(Material shown Opens)
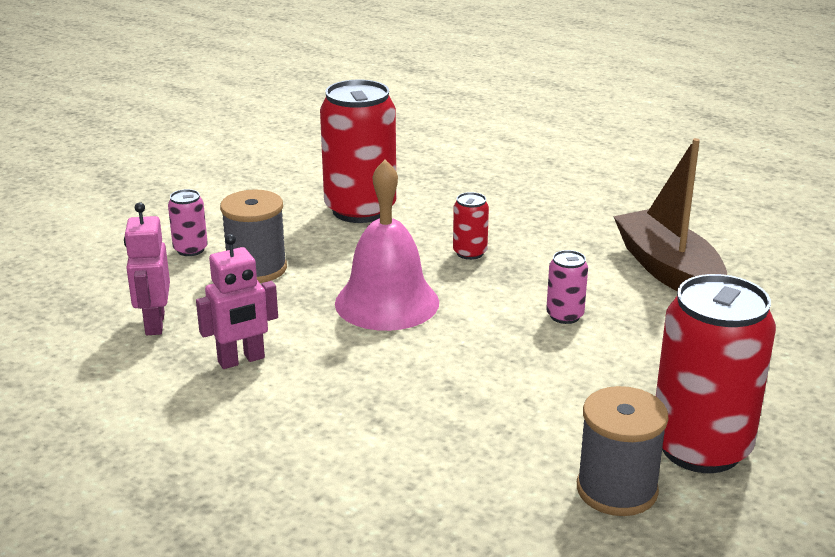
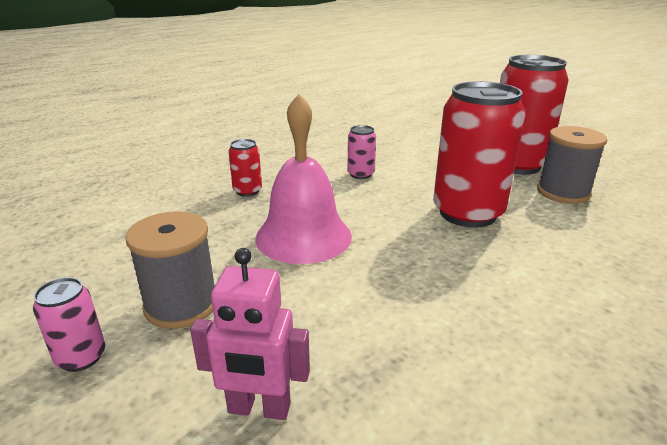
camera: 75 degrees left, 0 degrees up
(241, 360) = (374, 335): pink robot -> none
(360, 210) = (118, 227): red can -> red can (467, 213)
(668, 270) = (321, 139): brown boat -> none

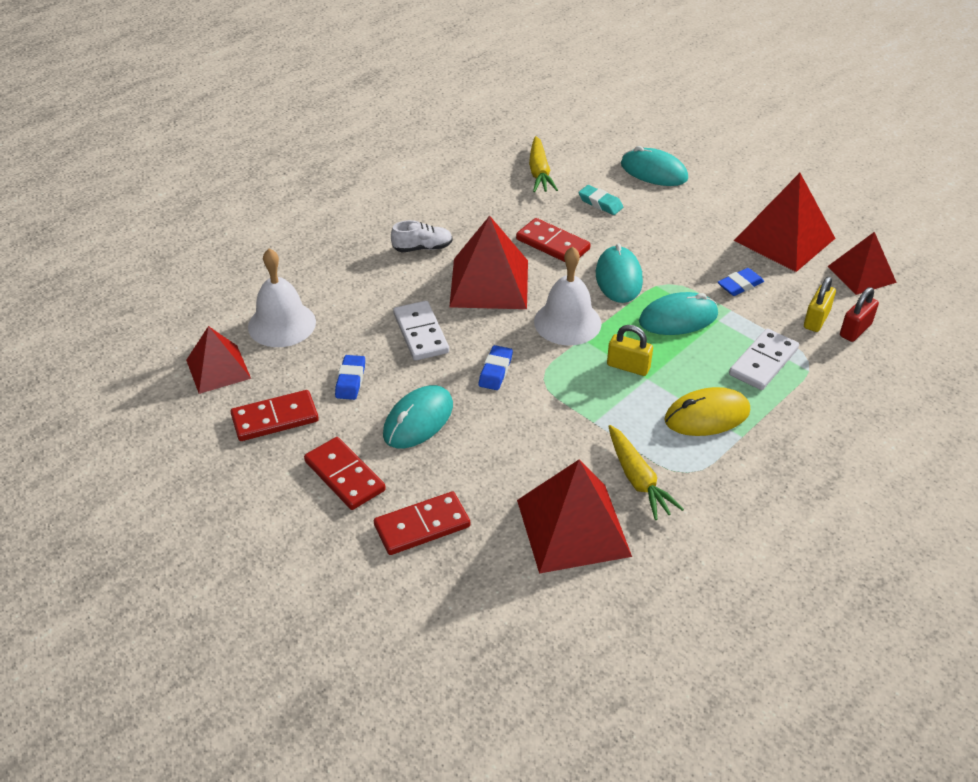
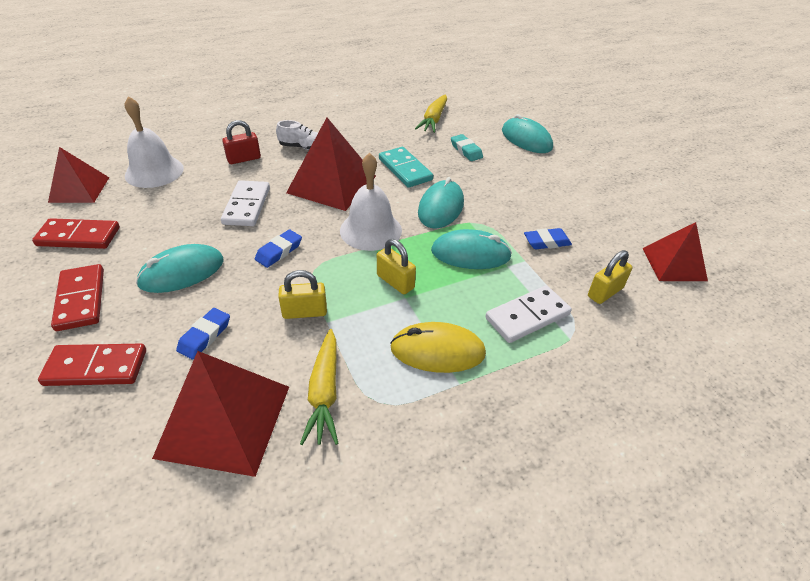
camera: 20 degrees right, 0 degrees up
(350, 380) = (161, 225): blue eraser -> blue eraser (205, 336)
(553, 244) = (405, 169): red domino -> turquoise domino
(567, 420) = (304, 312): none -> yellow padlock
(784, 239) = (612, 215): red pyramid -> none
(855, 330) = (641, 313): red padlock -> red padlock (244, 159)

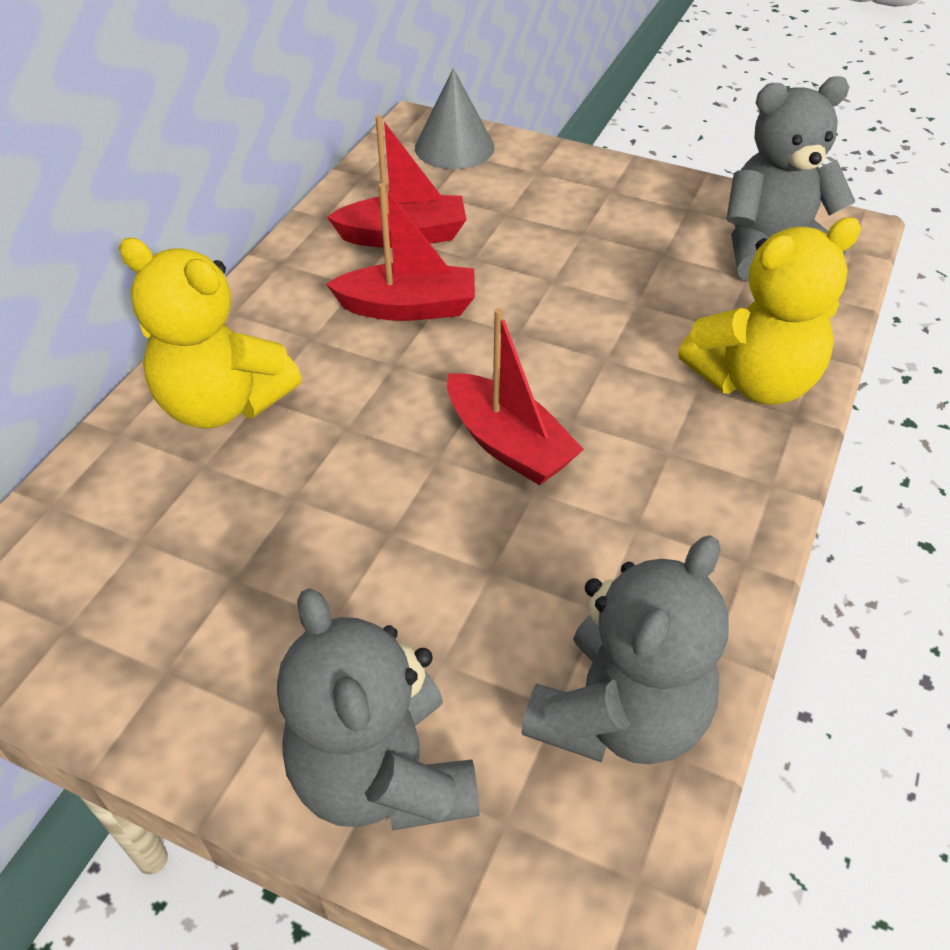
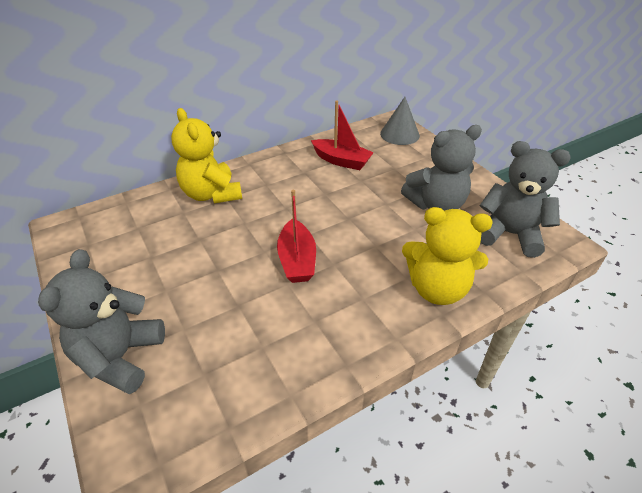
camera: 35 degrees right, 5 degrees down
(408, 307) = (314, 189): red boat -> none
(619, 716) = (224, 394): grey teddy bear -> grey teddy bear (436, 205)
(Material shown Closes)
[Exercise goal]:
Show, from the records above, every line that includes "boat".

[Written solution]:
(668, 270) = (321, 139): brown boat -> none
(408, 307) = (314, 189): red boat -> none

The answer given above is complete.